Task instructions:
Each entry below is to be restated word for word, with no pictures carried over.
--- --- ---
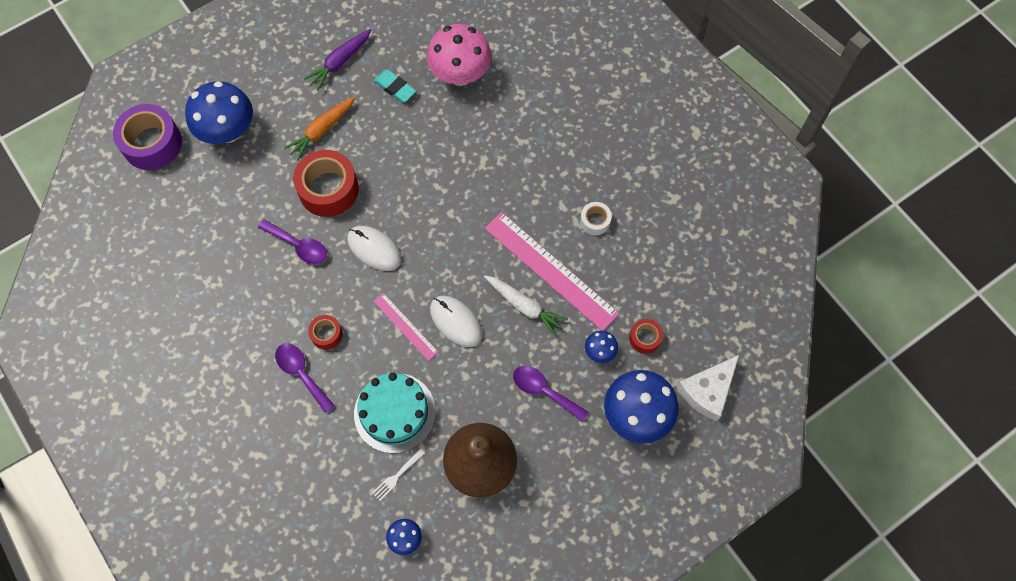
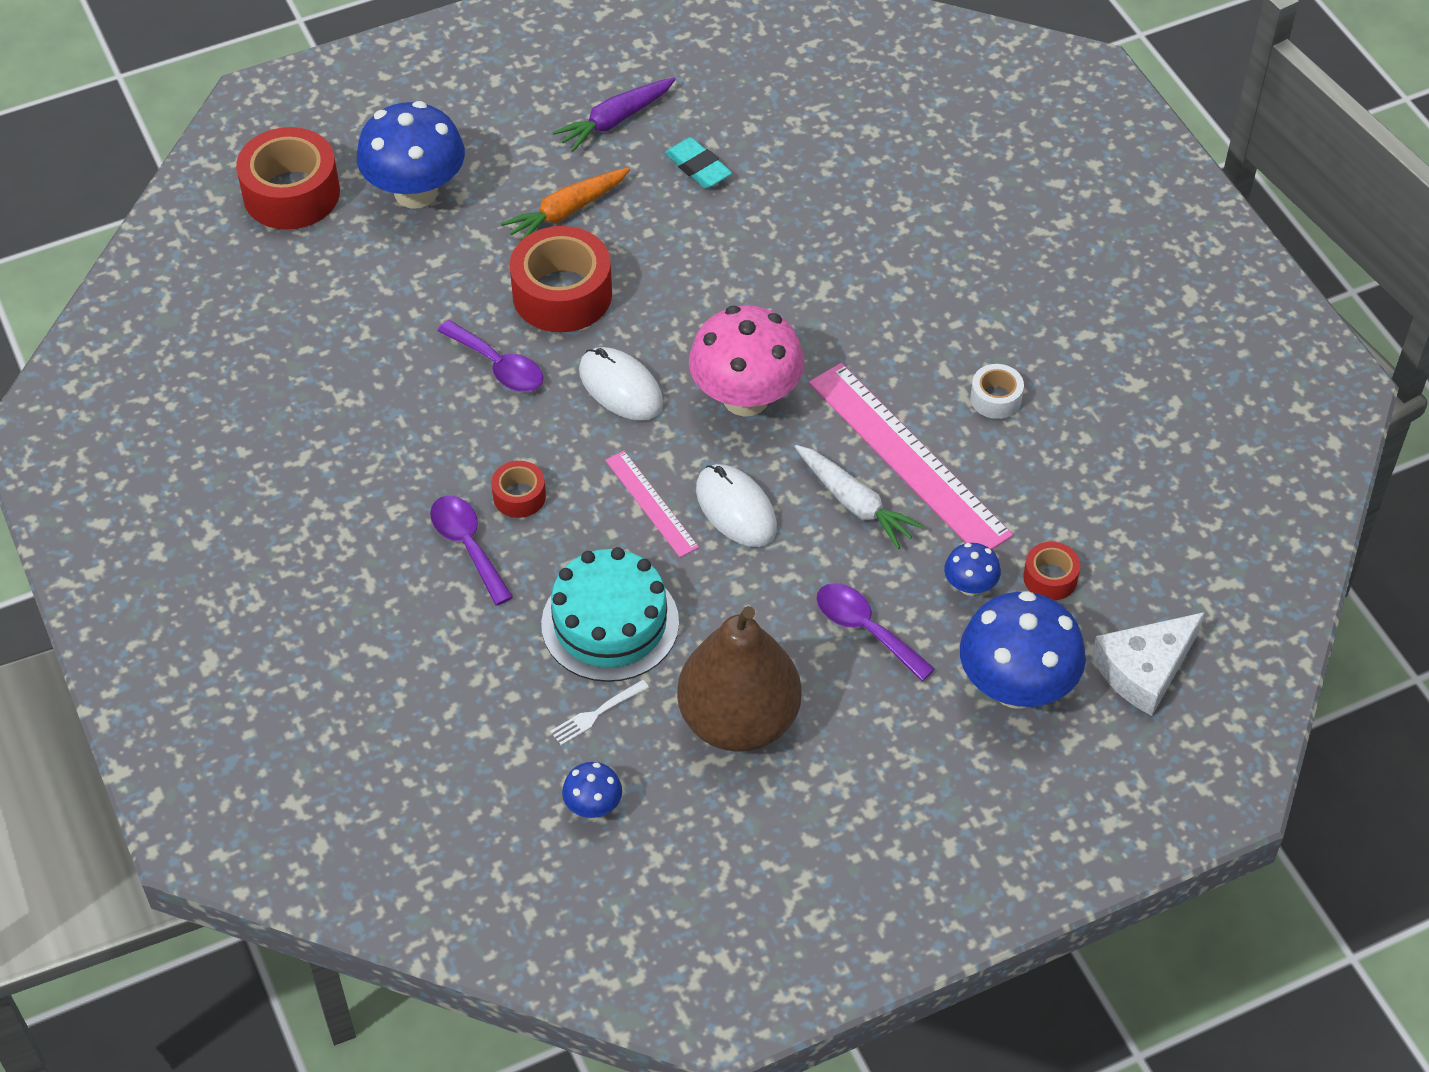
camera: 10 degrees right, 15 degrees down
(152, 144) = (291, 193): purple tape -> red tape
(460, 74) = (809, 162): pink mushroom -> pink mushroom (745, 398)

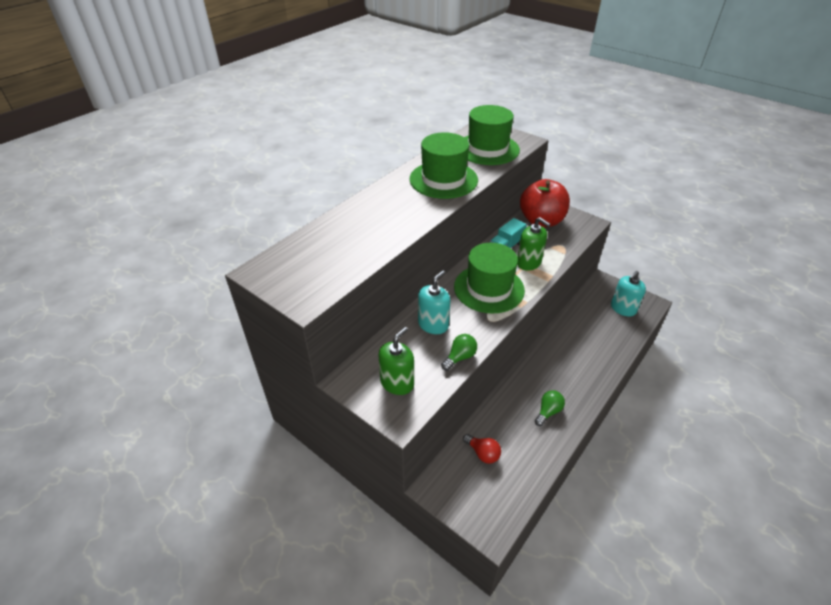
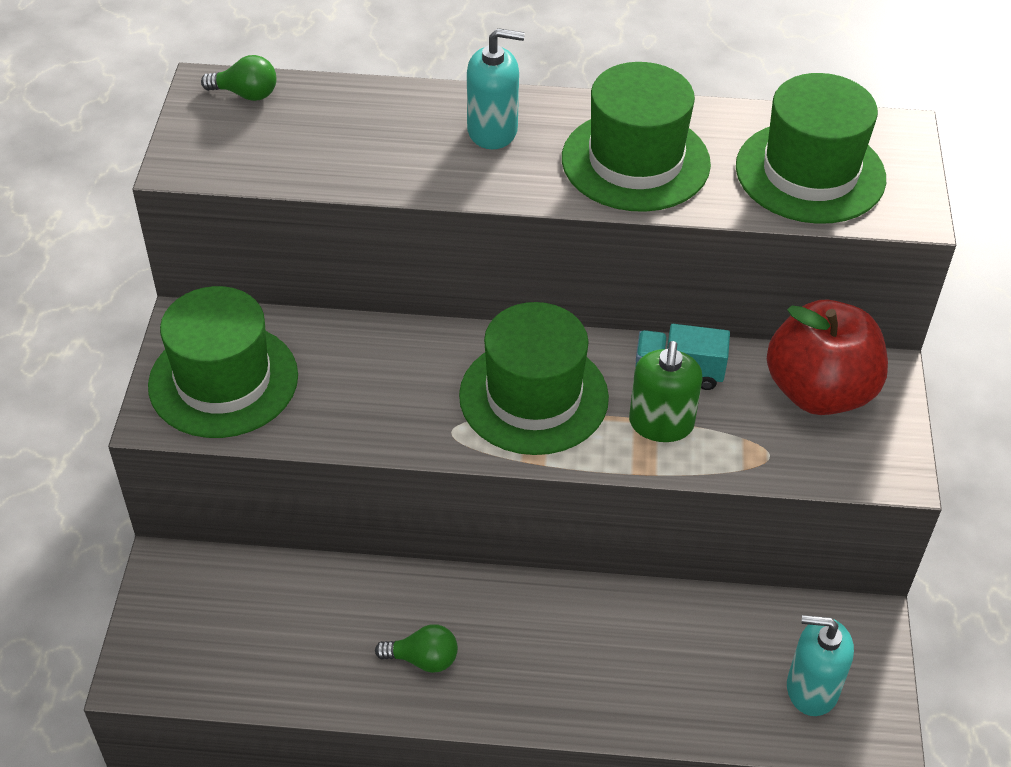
camera: 55 degrees right, 5 degrees up
(397, 383) = (223, 380): green soap dispenser -> green hat
(433, 324) = (381, 364): turquoise soap dispenser -> turquoise soap dispenser (492, 131)
(460, 357) = (332, 430): green light bulb -> green light bulb (246, 94)
(483, 453) = (269, 601): red light bulb -> none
--- --- ---
Problem solution:
camera: 10 degrees right, 15 degrees down
(152, 144) = (291, 193): purple tape -> red tape
(460, 74) = (809, 162): pink mushroom -> pink mushroom (745, 398)

camera: 55 degrees right, 5 degrees up
(397, 383) = (223, 380): green soap dispenser -> green hat
(433, 324) = (381, 364): turquoise soap dispenser -> turquoise soap dispenser (492, 131)
(460, 357) = (332, 430): green light bulb -> green light bulb (246, 94)
(483, 453) = (269, 601): red light bulb -> none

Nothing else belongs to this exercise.